START DATASET CONTENT
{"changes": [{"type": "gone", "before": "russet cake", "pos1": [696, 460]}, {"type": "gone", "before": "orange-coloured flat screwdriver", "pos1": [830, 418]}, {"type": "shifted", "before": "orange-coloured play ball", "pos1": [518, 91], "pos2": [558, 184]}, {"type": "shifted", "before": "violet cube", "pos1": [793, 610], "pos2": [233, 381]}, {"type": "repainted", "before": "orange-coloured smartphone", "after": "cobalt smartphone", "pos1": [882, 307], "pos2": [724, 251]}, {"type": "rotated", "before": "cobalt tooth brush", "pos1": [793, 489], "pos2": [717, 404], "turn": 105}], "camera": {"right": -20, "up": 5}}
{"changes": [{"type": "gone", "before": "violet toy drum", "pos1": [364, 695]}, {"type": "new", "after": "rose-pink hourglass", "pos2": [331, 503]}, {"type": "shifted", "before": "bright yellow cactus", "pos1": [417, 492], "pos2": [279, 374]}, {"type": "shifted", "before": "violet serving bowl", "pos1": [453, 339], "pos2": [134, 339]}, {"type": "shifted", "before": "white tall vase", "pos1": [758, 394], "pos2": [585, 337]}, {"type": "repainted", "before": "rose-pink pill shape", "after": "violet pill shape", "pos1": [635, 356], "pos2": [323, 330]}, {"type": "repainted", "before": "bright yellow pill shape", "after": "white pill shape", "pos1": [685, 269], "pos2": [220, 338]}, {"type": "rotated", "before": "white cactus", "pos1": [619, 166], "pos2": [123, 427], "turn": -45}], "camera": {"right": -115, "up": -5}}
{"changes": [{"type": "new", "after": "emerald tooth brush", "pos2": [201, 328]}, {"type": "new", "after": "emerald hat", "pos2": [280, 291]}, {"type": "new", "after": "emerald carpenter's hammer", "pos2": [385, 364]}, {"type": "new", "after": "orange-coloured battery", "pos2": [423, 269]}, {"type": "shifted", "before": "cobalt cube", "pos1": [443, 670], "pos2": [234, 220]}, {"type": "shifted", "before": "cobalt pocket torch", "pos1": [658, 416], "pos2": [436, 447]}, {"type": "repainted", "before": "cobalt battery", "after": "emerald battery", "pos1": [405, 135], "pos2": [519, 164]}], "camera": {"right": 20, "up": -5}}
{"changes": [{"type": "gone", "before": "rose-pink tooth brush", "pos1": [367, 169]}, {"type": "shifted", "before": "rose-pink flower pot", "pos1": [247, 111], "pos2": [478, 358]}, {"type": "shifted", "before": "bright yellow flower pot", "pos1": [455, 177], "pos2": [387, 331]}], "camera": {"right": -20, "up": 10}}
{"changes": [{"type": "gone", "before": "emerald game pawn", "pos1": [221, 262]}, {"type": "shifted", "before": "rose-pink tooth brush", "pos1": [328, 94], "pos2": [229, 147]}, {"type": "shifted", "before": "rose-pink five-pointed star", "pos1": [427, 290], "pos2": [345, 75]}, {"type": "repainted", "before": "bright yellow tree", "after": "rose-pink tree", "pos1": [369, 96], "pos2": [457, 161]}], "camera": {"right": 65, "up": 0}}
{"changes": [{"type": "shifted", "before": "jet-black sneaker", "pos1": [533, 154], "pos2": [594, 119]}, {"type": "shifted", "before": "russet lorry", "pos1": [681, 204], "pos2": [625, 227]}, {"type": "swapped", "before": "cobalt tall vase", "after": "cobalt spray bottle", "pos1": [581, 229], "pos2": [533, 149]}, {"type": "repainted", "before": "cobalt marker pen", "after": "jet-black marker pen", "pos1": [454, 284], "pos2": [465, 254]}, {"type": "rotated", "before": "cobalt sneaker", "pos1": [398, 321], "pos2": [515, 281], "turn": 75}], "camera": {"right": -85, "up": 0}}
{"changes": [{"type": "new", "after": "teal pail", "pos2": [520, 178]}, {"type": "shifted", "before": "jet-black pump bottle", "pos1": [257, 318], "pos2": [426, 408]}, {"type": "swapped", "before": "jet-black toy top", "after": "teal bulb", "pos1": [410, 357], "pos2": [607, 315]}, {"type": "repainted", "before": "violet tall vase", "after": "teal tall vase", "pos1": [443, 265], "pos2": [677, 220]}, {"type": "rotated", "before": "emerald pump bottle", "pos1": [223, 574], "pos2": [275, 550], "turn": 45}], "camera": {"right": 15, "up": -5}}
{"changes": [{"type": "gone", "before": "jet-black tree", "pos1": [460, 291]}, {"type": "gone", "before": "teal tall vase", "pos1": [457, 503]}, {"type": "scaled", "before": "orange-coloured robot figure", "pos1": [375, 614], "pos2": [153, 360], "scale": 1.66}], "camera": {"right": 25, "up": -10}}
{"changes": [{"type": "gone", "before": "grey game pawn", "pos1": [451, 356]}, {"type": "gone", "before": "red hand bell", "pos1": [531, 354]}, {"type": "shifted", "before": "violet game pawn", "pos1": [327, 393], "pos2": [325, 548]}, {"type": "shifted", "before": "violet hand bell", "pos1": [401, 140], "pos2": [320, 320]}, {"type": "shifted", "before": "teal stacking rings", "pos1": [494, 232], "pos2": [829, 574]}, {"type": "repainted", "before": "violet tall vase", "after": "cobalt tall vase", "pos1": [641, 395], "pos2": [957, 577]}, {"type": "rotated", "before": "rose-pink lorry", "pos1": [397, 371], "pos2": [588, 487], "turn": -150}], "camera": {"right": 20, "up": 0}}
END DATASET CONTENT
WHAT YOU HAVE TO DO. Transcribe the data. Leave every line exactly as it is.

WRITTEN ANSWER.
{"changes": [{"type": "gone", "before": "russet cake", "pos1": [696, 460]}, {"type": "gone", "before": "orange-coloured flat screwdriver", "pos1": [830, 418]}, {"type": "shifted", "before": "orange-coloured play ball", "pos1": [518, 91], "pos2": [558, 184]}, {"type": "shifted", "before": "violet cube", "pos1": [793, 610], "pos2": [233, 381]}, {"type": "repainted", "before": "orange-coloured smartphone", "after": "cobalt smartphone", "pos1": [882, 307], "pos2": [724, 251]}, {"type": "rotated", "before": "cobalt tooth brush", "pos1": [793, 489], "pos2": [717, 404], "turn": 105}], "camera": {"right": -20, "up": 5}}
{"changes": [{"type": "gone", "before": "violet toy drum", "pos1": [364, 695]}, {"type": "new", "after": "rose-pink hourglass", "pos2": [331, 503]}, {"type": "shifted", "before": "bright yellow cactus", "pos1": [417, 492], "pos2": [279, 374]}, {"type": "shifted", "before": "violet serving bowl", "pos1": [453, 339], "pos2": [134, 339]}, {"type": "shifted", "before": "white tall vase", "pos1": [758, 394], "pos2": [585, 337]}, {"type": "repainted", "before": "rose-pink pill shape", "after": "violet pill shape", "pos1": [635, 356], "pos2": [323, 330]}, {"type": "repainted", "before": "bright yellow pill shape", "after": "white pill shape", "pos1": [685, 269], "pos2": [220, 338]}, {"type": "rotated", "before": "white cactus", "pos1": [619, 166], "pos2": [123, 427], "turn": -45}], "camera": {"right": -115, "up": -5}}
{"changes": [{"type": "new", "after": "emerald tooth brush", "pos2": [201, 328]}, {"type": "new", "after": "emerald hat", "pos2": [280, 291]}, {"type": "new", "after": "emerald carpenter's hammer", "pos2": [385, 364]}, {"type": "new", "after": "orange-coloured battery", "pos2": [423, 269]}, {"type": "shifted", "before": "cobalt cube", "pos1": [443, 670], "pos2": [234, 220]}, {"type": "shifted", "before": "cobalt pocket torch", "pos1": [658, 416], "pos2": [436, 447]}, {"type": "repainted", "before": "cobalt battery", "after": "emerald battery", "pos1": [405, 135], "pos2": [519, 164]}], "camera": {"right": 20, "up": -5}}
{"changes": [{"type": "gone", "before": "rose-pink tooth brush", "pos1": [367, 169]}, {"type": "shifted", "before": "rose-pink flower pot", "pos1": [247, 111], "pos2": [478, 358]}, {"type": "shifted", "before": "bright yellow flower pot", "pos1": [455, 177], "pos2": [387, 331]}], "camera": {"right": -20, "up": 10}}
{"changes": [{"type": "gone", "before": "emerald game pawn", "pos1": [221, 262]}, {"type": "shifted", "before": "rose-pink tooth brush", "pos1": [328, 94], "pos2": [229, 147]}, {"type": "shifted", "before": "rose-pink five-pointed star", "pos1": [427, 290], "pos2": [345, 75]}, {"type": "repainted", "before": "bright yellow tree", "after": "rose-pink tree", "pos1": [369, 96], "pos2": [457, 161]}], "camera": {"right": 65, "up": 0}}
{"changes": [{"type": "shifted", "before": "jet-black sneaker", "pos1": [533, 154], "pos2": [594, 119]}, {"type": "shifted", "before": "russet lorry", "pos1": [681, 204], "pos2": [625, 227]}, {"type": "swapped", "before": "cobalt tall vase", "after": "cobalt spray bottle", "pos1": [581, 229], "pos2": [533, 149]}, {"type": "repainted", "before": "cobalt marker pen", "after": "jet-black marker pen", "pos1": [454, 284], "pos2": [465, 254]}, {"type": "rotated", "before": "cobalt sneaker", "pos1": [398, 321], "pos2": [515, 281], "turn": 75}], "camera": {"right": -85, "up": 0}}
{"changes": [{"type": "new", "after": "teal pail", "pos2": [520, 178]}, {"type": "shifted", "before": "jet-black pump bottle", "pos1": [257, 318], "pos2": [426, 408]}, {"type": "swapped", "before": "jet-black toy top", "after": "teal bulb", "pos1": [410, 357], "pos2": [607, 315]}, {"type": "repainted", "before": "violet tall vase", "after": "teal tall vase", "pos1": [443, 265], "pos2": [677, 220]}, {"type": "rotated", "before": "emerald pump bottle", "pos1": [223, 574], "pos2": [275, 550], "turn": 45}], "camera": {"right": 15, "up": -5}}
{"changes": [{"type": "gone", "before": "jet-black tree", "pos1": [460, 291]}, {"type": "gone", "before": "teal tall vase", "pos1": [457, 503]}, {"type": "scaled", "before": "orange-coloured robot figure", "pos1": [375, 614], "pos2": [153, 360], "scale": 1.66}], "camera": {"right": 25, "up": -10}}
{"changes": [{"type": "gone", "before": "grey game pawn", "pos1": [451, 356]}, {"type": "gone", "before": "red hand bell", "pos1": [531, 354]}, {"type": "shifted", "before": "violet game pawn", "pos1": [327, 393], "pos2": [325, 548]}, {"type": "shifted", "before": "violet hand bell", "pos1": [401, 140], "pos2": [320, 320]}, {"type": "shifted", "before": "teal stacking rings", "pos1": [494, 232], "pos2": [829, 574]}, {"type": "repainted", "before": "violet tall vase", "after": "cobalt tall vase", "pos1": [641, 395], "pos2": [957, 577]}, {"type": "rotated", "before": "rose-pink lorry", "pos1": [397, 371], "pos2": [588, 487], "turn": -150}], "camera": {"right": 20, "up": 0}}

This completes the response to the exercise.